**Task requirements:** Copy the entries word for word, starting at the line that contains "Identify the location of pink" and ending at the line that contains "No, (314, 538) is in front of (143, 240).", with both of those lines included. Leave the pictures out of your copy.

START Recorded information

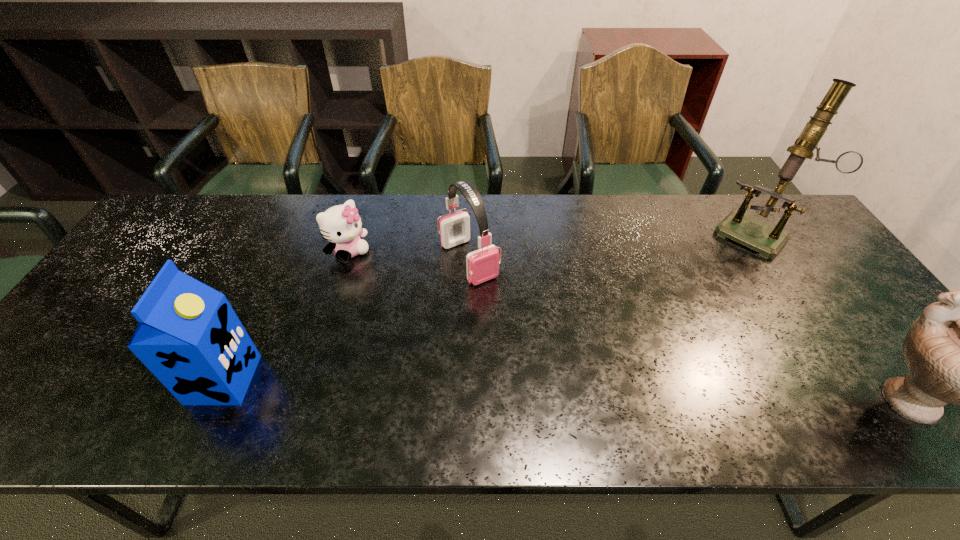
Locate an element on the screen. vacant area situated at the eyepiece of the microscope is located at coordinates (698, 297).

Find the location of `free point located at the eyepiece of the microscope`. free point located at the eyepiece of the microscope is located at coordinates (682, 315).

What are the coordinates of `vacant region located 0.360m at the eyepiece of the microscope` in the screenshot? It's located at (678, 320).

Locate an element on the screen. vacant space located 0.280m on the front-facing side of the kitten is located at coordinates (419, 320).

Identify the location of vacant point located 0.090m on the front-facing side of the kitten. This screenshot has height=540, width=960. (377, 280).

Find the location of a particular element. The height and width of the screenshot is (540, 960). free region located on the front-facing side of the kitten is located at coordinates (390, 292).

The height and width of the screenshot is (540, 960). I want to click on earphone situated at the far edge, so click(x=483, y=264).

Locate an element on the screen. The height and width of the screenshot is (540, 960). microscope that is positioned at the far edge is located at coordinates (768, 240).

I want to click on kitten at the far edge, so click(x=341, y=225).

Where is `object at the near edge`? object at the near edge is located at coordinates (188, 335).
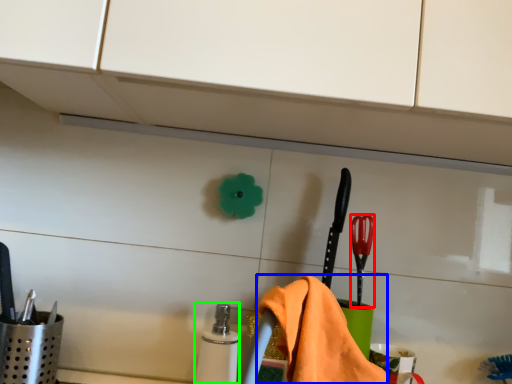
Question: Which object is positioned farthest from brush (highlighted by a red box)? Select from bath towel (highlighted by a blue box) and toiletry (highlighted by a green box).

Choices:
 (A) bath towel
 (B) toiletry

Answer: (B)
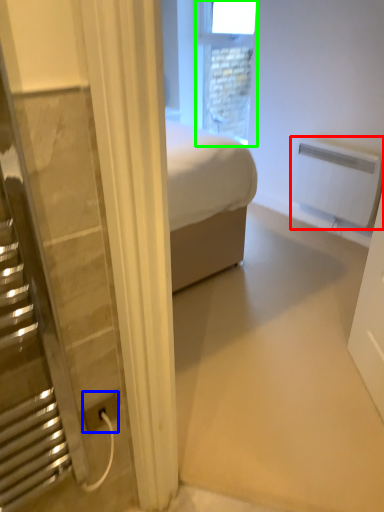
Question: Based on their relative distances, which object is farther from radiator (highlighted by a red box)? Choose from power plugs and sockets (highlighted by a blue box) and window (highlighted by a green box).

Choices:
 (A) power plugs and sockets
 (B) window

Answer: (A)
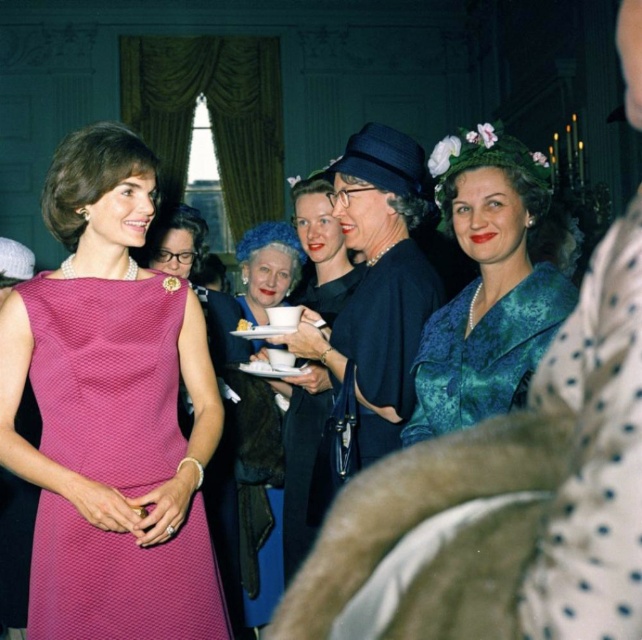
Which of these two, pink textured dress at center or velvet black dress at center, stands shorter?

pink textured dress at center

Locate an element on the screen. This screenshot has width=642, height=640. pink textured dress at center is located at coordinates (108, 376).

Identify the location of pink textured dress at center. This screenshot has height=640, width=642. (108, 376).

Does pink textured dress at center appear under teal velvet dress at center?

Indeed, pink textured dress at center is positioned under teal velvet dress at center.

Between pink textured dress at center and teal velvet dress at center, which one has more height?

pink textured dress at center is taller.

Between point (132, 576) and point (559, 292), which one is positioned in front?

Point (559, 292) is in front.

Image resolution: width=642 pixels, height=640 pixels. In order to click on pink textured dress at center in this screenshot , I will do `click(108, 376)`.

Who is more distant from viewer, (451,148) or (239,428)?

Positioned behind is point (239,428).

Which is in front, point (501, 408) or point (272, 556)?

Point (501, 408)

At what (x,y) coordinates should I click in order to perform the action: click on teal velvet dress at center. Please return your answer as a coordinate pair (x, y). This screenshot has height=640, width=642. Looking at the image, I should click on (487, 285).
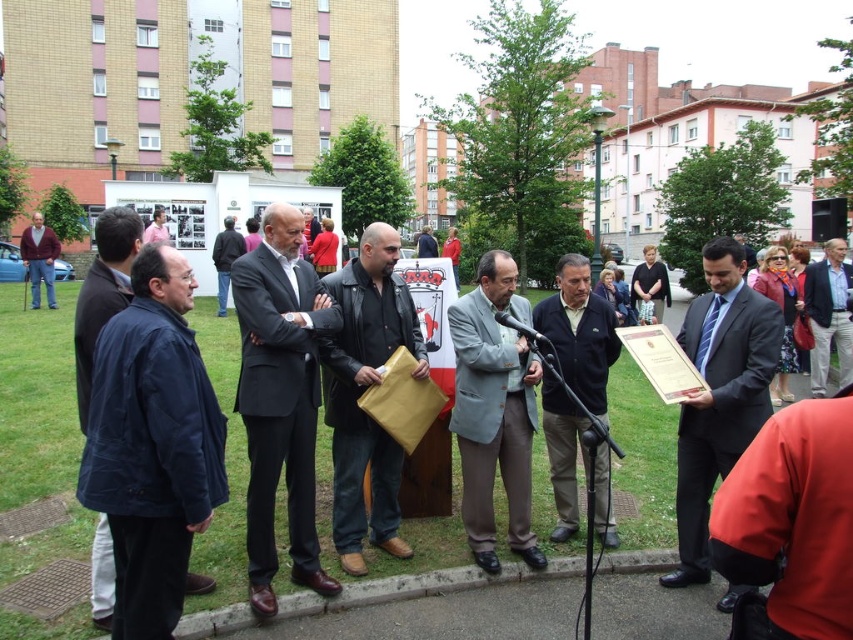
Between point (535, 570) and point (218, 301), which one is positioned behind?

Point (218, 301)

The height and width of the screenshot is (640, 853). What are the coordinates of `light gray suit at center` in the screenshot? It's located at (494, 410).

Between dark gray suit at center and light blue shirt at center, which one is positioned higher?

light blue shirt at center is higher up.

How far apart are dark gray suit at center and light blue shirt at center?

dark gray suit at center and light blue shirt at center are 11.48 meters apart.

Does point (314, 538) come farther from viewer compared to point (143, 240)?

No, (314, 538) is in front of (143, 240).

The image size is (853, 640). What are the coordinates of `dark gray suit at center` in the screenshot? It's located at (280, 400).

In the scene shown: Is maroon fabric jacket at left positioned at the back of black plastic microphone at center?

Yes, maroon fabric jacket at left is behind black plastic microphone at center.

Does maroon fabric jacket at left have a greater width compared to black plastic microphone at center?

Correct, the width of maroon fabric jacket at left exceeds that of black plastic microphone at center.

Between point (35, 253) and point (498, 321), which one is positioned behind?

Point (35, 253)

At what (x,y) coordinates should I click in order to perform the action: click on maroon fabric jacket at left. Please return your answer as a coordinate pair (x, y). Looking at the image, I should click on (39, 259).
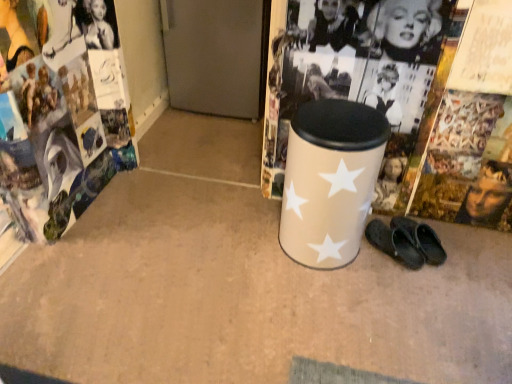
What do you see at coordinates (330, 180) in the screenshot?
I see `beige matte waste container at center` at bounding box center [330, 180].

In order to face beige matte waste container at center, should I rotate leftwards or rightwards?

You should rotate right by 9.753 degrees.

This screenshot has width=512, height=384. Describe the element at coordinates (58, 116) in the screenshot. I see `matte paper magazine at left` at that location.

You are a GUI agent. You are given a task and a screenshot of the screen. Output one action in this format:
    pyautogui.click(x=<x>, y=<y>)
    Task: Click on the beige matte waste container at center
    Image resolution: width=512 pixels, height=384 pixels.
    Given the screenshot: What is the action you would take?
    pyautogui.click(x=330, y=180)

Is matte paper magazine at left turned away from black rubber slippers at lower right?

No, matte paper magazine at left's orientation is not away from black rubber slippers at lower right.

From the image's perspective, is matte paper magazine at left above or below black rubber slippers at lower right?

matte paper magazine at left is above black rubber slippers at lower right.

Is matte paper magazine at left with black rubber slippers at lower right?

No.

Looking at this image, can you tell me how much matte paper magazine at left and black rubber slippers at lower right differ in facing direction?

The facing directions of matte paper magazine at left and black rubber slippers at lower right are 131 degrees apart.

Is beige matte waste container at center bigger than matte paper magazine at left?

Yes, beige matte waste container at center is bigger than matte paper magazine at left.

Is beige matte waste container at center placed right next to matte paper magazine at left?

They are not placed beside each other.

Is beige matte waste container at center not within matte paper magazine at left?

That's correct, beige matte waste container at center is outside of matte paper magazine at left.

From the image's perspective, does beige matte waste container at center appear higher than matte paper magazine at left?

Actually, beige matte waste container at center appears below matte paper magazine at left in the image.

Is black rubber slippers at lower right in contact with beige matte waste container at center?

No, black rubber slippers at lower right is not in contact with beige matte waste container at center.

Is black rubber slippers at lower right shorter than beige matte waste container at center?

Yes.

Is black rubber slippers at lower right positioned beyond the bounds of beige matte waste container at center?

Yes, black rubber slippers at lower right is located beyond the bounds of beige matte waste container at center.

Where is `footwear that is under the beige matte waste container at center (from a real-world perspective)`? footwear that is under the beige matte waste container at center (from a real-world perspective) is located at coordinates (407, 242).

Which is nearer, (68,207) or (316,263)?

Point (316,263)

Find the location of a particular element. This screenshot has height=384, width=512. waste container in front of the matte paper magazine at left is located at coordinates (330, 180).

Is there a large distance between matte paper magazine at left and beige matte waste container at center?

Yes, matte paper magazine at left and beige matte waste container at center are quite far apart.

In terms of width, does matte paper magazine at left look wider or thinner when compared to beige matte waste container at center?

Clearly, matte paper magazine at left has more width compared to beige matte waste container at center.

Is beige matte waste container at center taller or shorter than black rubber slippers at lower right?

Considering their sizes, beige matte waste container at center has more height than black rubber slippers at lower right.

Is point (351, 239) in front of point (411, 223)?

That is True.

Is beige matte waste container at center turned away from black rubber slippers at lower right?

No, beige matte waste container at center is not facing away from black rubber slippers at lower right.

Can you confirm if beige matte waste container at center is positioned to the right of black rubber slippers at lower right?

No.

The image size is (512, 384). I want to click on magazine above the black rubber slippers at lower right (from the image's perspective), so click(58, 116).

Could you tell me if black rubber slippers at lower right is turned towards matte paper magazine at left?

No, black rubber slippers at lower right does not turn towards matte paper magazine at left.

Does black rubber slippers at lower right have a greater height compared to matte paper magazine at left?

Correct, black rubber slippers at lower right is much taller as matte paper magazine at left.

Which object is positioned more to the right, black rubber slippers at lower right or matte paper magazine at left?

black rubber slippers at lower right is more to the right.

Find the location of a particular element. magazine below the black rubber slippers at lower right (from a real-world perspective) is located at coordinates (58, 116).

Where is `magazine lying behind the beige matte waste container at center`? The image size is (512, 384). magazine lying behind the beige matte waste container at center is located at coordinates (58, 116).

Estimate the real-world distances between objects in this image. Which object is further from matte paper magazine at left, black rubber slippers at lower right or beige matte waste container at center?

Based on the image, black rubber slippers at lower right appears to be further to matte paper magazine at left.

From the image, which object appears to be farther from black rubber slippers at lower right, matte paper magazine at left or beige matte waste container at center?

matte paper magazine at left.

Based on their spatial positions, is beige matte waste container at center or black rubber slippers at lower right further from matte paper magazine at left?

black rubber slippers at lower right.

Which object lies nearer to the anchor point beige matte waste container at center, matte paper magazine at left or black rubber slippers at lower right?

black rubber slippers at lower right is closer to beige matte waste container at center.

Considering their positions, is beige matte waste container at center positioned closer to black rubber slippers at lower right than matte paper magazine at left?

Among the two, beige matte waste container at center is located nearer to black rubber slippers at lower right.

Which object lies further to the anchor point beige matte waste container at center, black rubber slippers at lower right or matte paper magazine at left?

Based on the image, matte paper magazine at left appears to be further to beige matte waste container at center.

Locate an element on the screen. waste container between matte paper magazine at left and black rubber slippers at lower right in the horizontal direction is located at coordinates (330, 180).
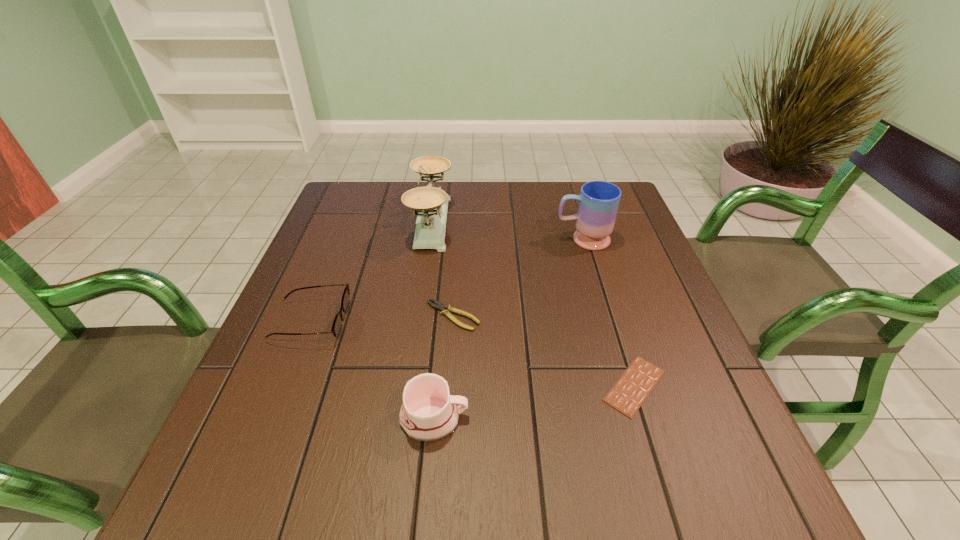
Locate an element on the screen. The height and width of the screenshot is (540, 960). vacant space located 0.360m on the side of the right mug with the handle is located at coordinates (422, 240).

Identify the location of vacant position located 0.240m on the side of the right mug with the handle. This screenshot has height=540, width=960. tap(467, 240).

The image size is (960, 540). Find the location of `vacant area situated on the side of the right mug with the handle`. vacant area situated on the side of the right mug with the handle is located at coordinates (521, 240).

Where is `vacant space located 0.140m on the side with the handle of the left mug`? This screenshot has height=540, width=960. vacant space located 0.140m on the side with the handle of the left mug is located at coordinates (546, 418).

What are the coordinates of `vacant space situated 0.190m on the face of the leftmost object` in the screenshot? It's located at (431, 321).

Identify the location of vacant space located 0.250m on the front of the fifth tallest object. The width and height of the screenshot is (960, 540). click(445, 440).

Identify the location of vacant position located 0.130m on the back of the chocolate bar. (611, 311).

I want to click on object situated at the far edge, so (x=430, y=203).

This screenshot has width=960, height=540. What are the coordinates of `object that is at the left edge` in the screenshot? It's located at (337, 325).

Where is `mug present at the right edge`? mug present at the right edge is located at coordinates (598, 205).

END Recorded information

**Reply:**
Identify the location of pink textured dress at center. This screenshot has height=640, width=642. (108, 376).

Does pink textured dress at center appear under teal velvet dress at center?

Indeed, pink textured dress at center is positioned under teal velvet dress at center.

Between pink textured dress at center and teal velvet dress at center, which one has more height?

pink textured dress at center is taller.

Between point (132, 576) and point (559, 292), which one is positioned in front?

Point (559, 292) is in front.

Image resolution: width=642 pixels, height=640 pixels. In order to click on pink textured dress at center in this screenshot , I will do `click(108, 376)`.

Who is more distant from viewer, (451,148) or (239,428)?

Positioned behind is point (239,428).

Which is in front, point (501, 408) or point (272, 556)?

Point (501, 408)

At what (x,y) coordinates should I click in order to perform the action: click on teal velvet dress at center. Please return your answer as a coordinate pair (x, y). This screenshot has height=640, width=642. Looking at the image, I should click on (487, 285).
Between point (535, 570) and point (218, 301), which one is positioned behind?

Point (218, 301)

The height and width of the screenshot is (640, 853). What are the coordinates of `light gray suit at center` in the screenshot? It's located at (494, 410).

Between dark gray suit at center and light blue shirt at center, which one is positioned higher?

light blue shirt at center is higher up.

How far apart are dark gray suit at center and light blue shirt at center?

dark gray suit at center and light blue shirt at center are 11.48 meters apart.

Does point (314, 538) come farther from viewer compared to point (143, 240)?

No, (314, 538) is in front of (143, 240).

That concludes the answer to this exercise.